[Your task]
Begin with the line below holding "green pentagon: (94, 616) -> (42, 563), moved" and go on through the line holding "green semicircle: (54, 79) -> (49, 80), moved", duplicating each line exactly and leaving out pictures.

[Coordinate change listings]
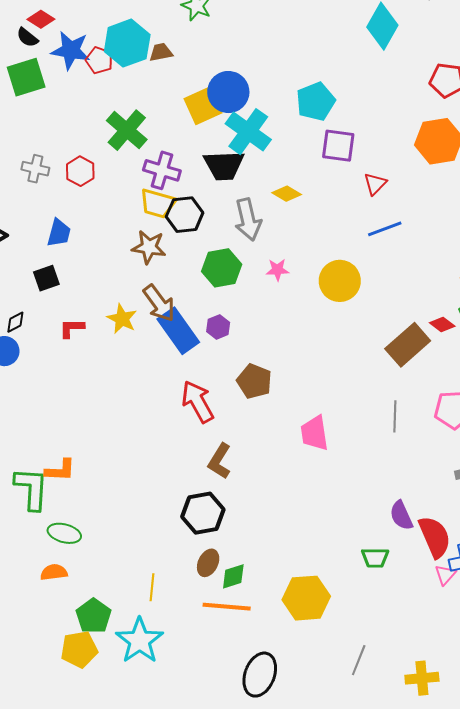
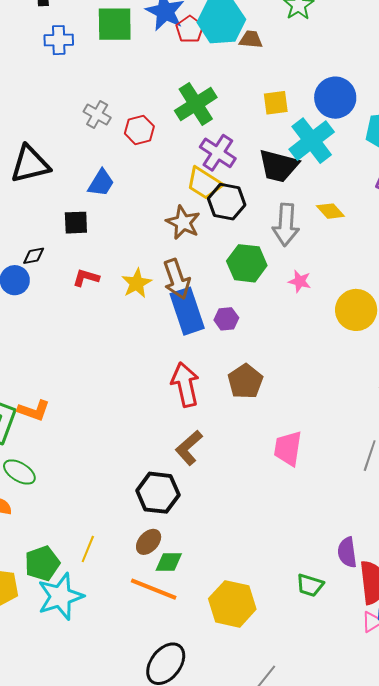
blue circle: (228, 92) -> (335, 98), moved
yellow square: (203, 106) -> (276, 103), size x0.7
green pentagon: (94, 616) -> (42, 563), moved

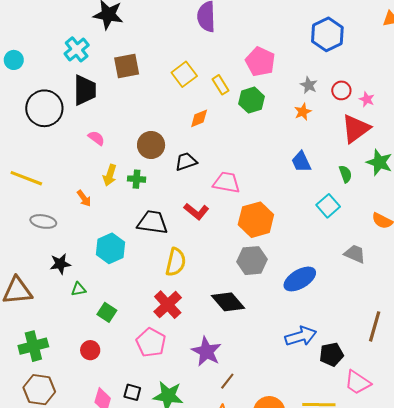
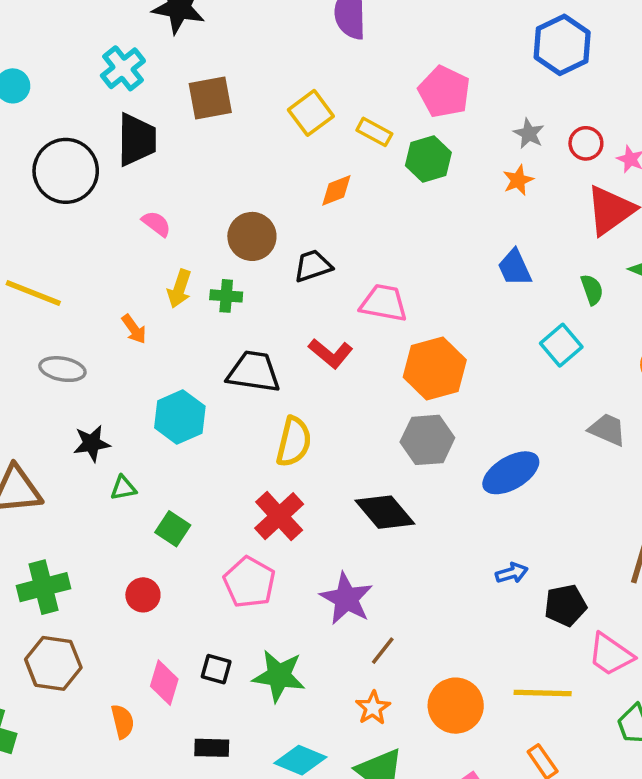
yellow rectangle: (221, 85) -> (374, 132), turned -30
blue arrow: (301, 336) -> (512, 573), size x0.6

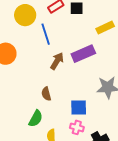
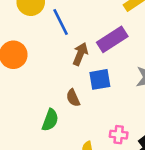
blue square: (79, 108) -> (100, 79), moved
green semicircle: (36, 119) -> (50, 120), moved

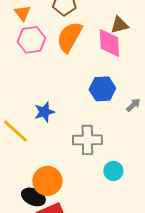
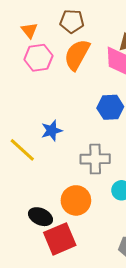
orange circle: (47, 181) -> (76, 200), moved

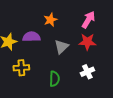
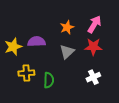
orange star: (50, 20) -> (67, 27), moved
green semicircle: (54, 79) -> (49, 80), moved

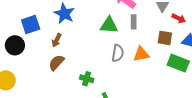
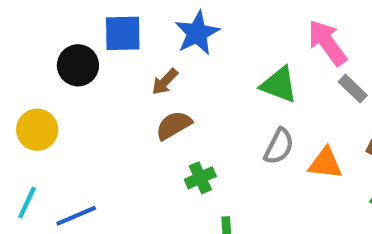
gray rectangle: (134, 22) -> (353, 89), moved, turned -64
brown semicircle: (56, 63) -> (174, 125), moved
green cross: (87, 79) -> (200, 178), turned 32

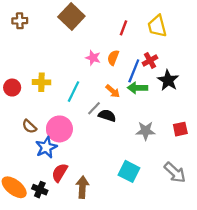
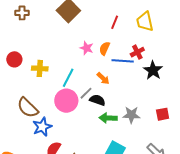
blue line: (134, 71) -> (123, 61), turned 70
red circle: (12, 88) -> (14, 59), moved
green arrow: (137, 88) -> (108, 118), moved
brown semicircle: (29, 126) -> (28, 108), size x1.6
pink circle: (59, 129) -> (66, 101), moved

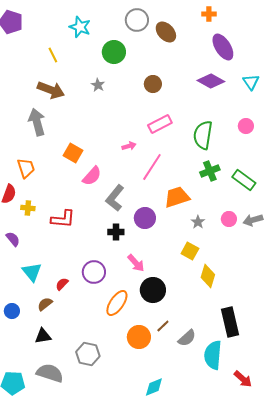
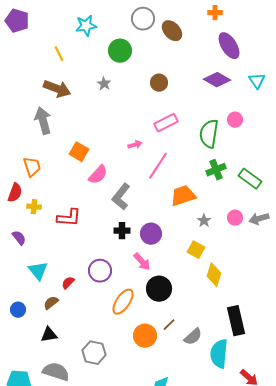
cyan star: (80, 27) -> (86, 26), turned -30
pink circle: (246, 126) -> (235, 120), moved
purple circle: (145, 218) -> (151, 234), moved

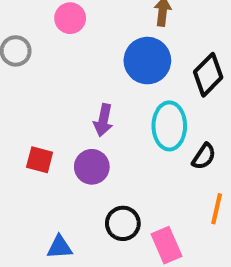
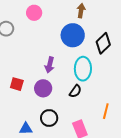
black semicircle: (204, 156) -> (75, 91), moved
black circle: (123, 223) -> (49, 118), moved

[Result for this task]
green pentagon: (94, 616) -> (42, 563), moved

yellow rectangle: (221, 85) -> (374, 132), turned -30
blue arrow: (301, 336) -> (512, 573), size x0.6

blue square: (79, 108) -> (100, 79), moved
green semicircle: (36, 119) -> (50, 120), moved

orange circle: (47, 181) -> (76, 200), moved

orange star: (50, 20) -> (67, 27), moved
green semicircle: (54, 79) -> (49, 80), moved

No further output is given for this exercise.